§ WORK ITEM: Where in the data below does the word "left" appear? Copy each line that holds it.

§ GIVEN DATA:

##########

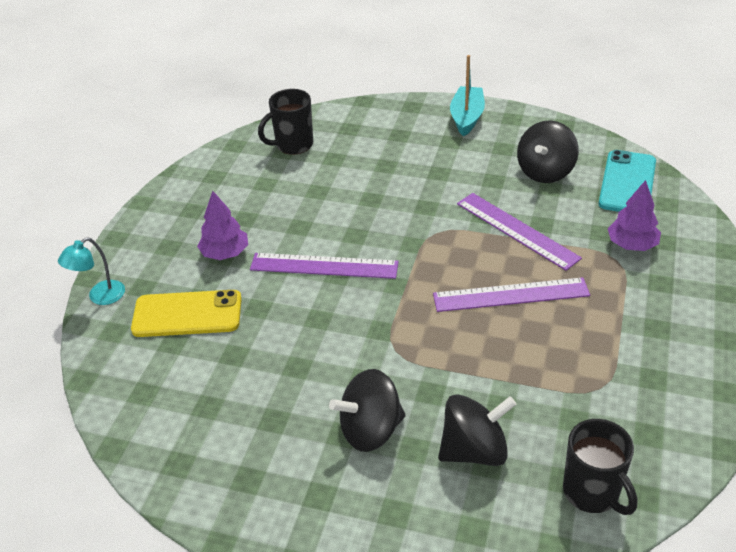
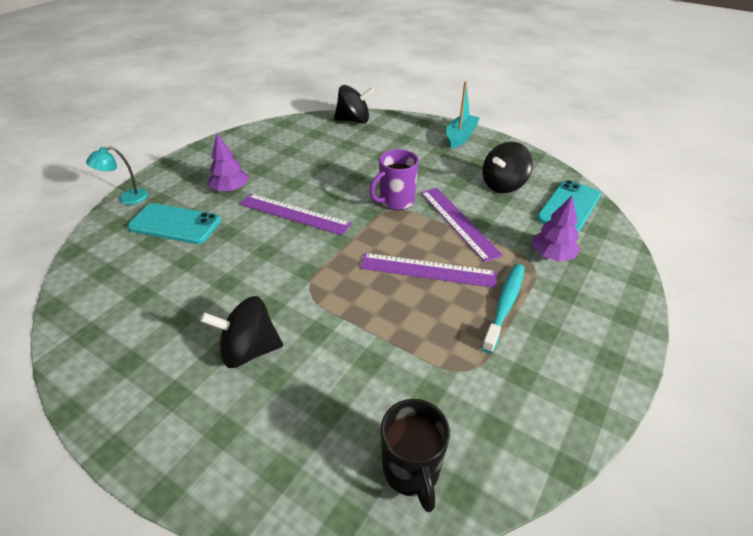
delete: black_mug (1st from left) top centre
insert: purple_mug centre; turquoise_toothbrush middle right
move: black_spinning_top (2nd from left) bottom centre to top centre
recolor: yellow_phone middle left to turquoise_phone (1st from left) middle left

##########

§ EXERCISE ANSWER:
delete: black_mug (1st from left) top centre
move: black_spinning_top (2nd from left) bottom centre to top centre
recolor: yellow_phone middle left to turquoise_phone (1st from left) middle left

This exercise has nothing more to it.